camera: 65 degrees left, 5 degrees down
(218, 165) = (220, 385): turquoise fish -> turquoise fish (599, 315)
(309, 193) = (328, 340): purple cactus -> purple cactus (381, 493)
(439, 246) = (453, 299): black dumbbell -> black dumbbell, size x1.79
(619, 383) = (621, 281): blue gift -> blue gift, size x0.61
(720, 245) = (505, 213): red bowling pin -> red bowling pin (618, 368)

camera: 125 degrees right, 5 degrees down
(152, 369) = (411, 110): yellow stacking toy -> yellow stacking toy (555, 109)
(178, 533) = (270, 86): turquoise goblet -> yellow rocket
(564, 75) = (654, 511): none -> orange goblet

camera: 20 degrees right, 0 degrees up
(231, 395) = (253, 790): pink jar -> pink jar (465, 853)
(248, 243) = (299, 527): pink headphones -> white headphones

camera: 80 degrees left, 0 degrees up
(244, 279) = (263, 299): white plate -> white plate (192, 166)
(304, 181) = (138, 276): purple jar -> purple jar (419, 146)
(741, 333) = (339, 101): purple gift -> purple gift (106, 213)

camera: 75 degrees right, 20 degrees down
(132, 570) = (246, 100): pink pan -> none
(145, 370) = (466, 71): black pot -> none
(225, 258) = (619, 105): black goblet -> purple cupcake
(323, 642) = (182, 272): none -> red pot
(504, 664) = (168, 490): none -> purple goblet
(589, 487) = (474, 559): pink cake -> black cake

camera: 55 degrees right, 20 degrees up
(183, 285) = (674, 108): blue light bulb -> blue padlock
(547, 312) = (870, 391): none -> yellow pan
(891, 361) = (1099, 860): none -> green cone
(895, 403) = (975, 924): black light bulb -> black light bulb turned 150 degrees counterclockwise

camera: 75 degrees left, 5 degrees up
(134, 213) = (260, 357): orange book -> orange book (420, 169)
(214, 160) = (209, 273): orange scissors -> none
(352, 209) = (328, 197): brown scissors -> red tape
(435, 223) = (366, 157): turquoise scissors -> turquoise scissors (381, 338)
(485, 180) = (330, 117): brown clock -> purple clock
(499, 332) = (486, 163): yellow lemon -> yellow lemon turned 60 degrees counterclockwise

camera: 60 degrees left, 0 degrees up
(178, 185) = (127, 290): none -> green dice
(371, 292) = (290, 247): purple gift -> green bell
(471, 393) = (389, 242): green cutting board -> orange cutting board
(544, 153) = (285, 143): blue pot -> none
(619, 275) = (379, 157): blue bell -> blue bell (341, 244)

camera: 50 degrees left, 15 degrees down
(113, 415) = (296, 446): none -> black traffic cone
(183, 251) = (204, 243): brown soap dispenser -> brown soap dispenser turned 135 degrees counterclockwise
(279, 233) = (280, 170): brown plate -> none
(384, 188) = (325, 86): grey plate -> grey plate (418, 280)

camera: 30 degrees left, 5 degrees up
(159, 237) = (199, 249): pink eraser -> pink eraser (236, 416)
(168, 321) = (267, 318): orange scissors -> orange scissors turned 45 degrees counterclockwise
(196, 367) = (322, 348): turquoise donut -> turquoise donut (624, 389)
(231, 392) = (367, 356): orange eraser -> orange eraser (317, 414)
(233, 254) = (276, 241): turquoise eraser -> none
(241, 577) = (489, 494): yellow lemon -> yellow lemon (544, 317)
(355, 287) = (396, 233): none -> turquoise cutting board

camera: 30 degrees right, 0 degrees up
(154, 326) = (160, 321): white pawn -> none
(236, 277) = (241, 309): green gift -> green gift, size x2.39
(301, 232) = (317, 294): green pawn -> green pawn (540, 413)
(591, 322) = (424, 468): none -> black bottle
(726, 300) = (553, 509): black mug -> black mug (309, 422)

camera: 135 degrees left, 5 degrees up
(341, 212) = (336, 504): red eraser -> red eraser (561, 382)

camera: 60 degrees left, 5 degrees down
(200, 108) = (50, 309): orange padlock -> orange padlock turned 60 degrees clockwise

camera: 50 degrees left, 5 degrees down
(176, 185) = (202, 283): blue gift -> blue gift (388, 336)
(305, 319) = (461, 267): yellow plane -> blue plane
● ● ● ● ●
Reproduce exactly, and with no other material, the lines between those holding "(178, 185) = (127, 290): none -> green dice" and "camera: 30 degrees left, 5 degrees up", inclusive.

**PROBLEM SOLUTION**.
(178, 185) = (127, 290): none -> green dice
(371, 292) = (290, 247): purple gift -> green bell
(471, 393) = (389, 242): green cutting board -> orange cutting board
(544, 153) = (285, 143): blue pot -> none
(619, 275) = (379, 157): blue bell -> blue bell (341, 244)

camera: 50 degrees left, 15 degrees down
(113, 415) = (296, 446): none -> black traffic cone
(183, 251) = (204, 243): brown soap dispenser -> brown soap dispenser turned 135 degrees counterclockwise
(279, 233) = (280, 170): brown plate -> none
(384, 188) = (325, 86): grey plate -> grey plate (418, 280)

camera: 30 degrees left, 5 degrees up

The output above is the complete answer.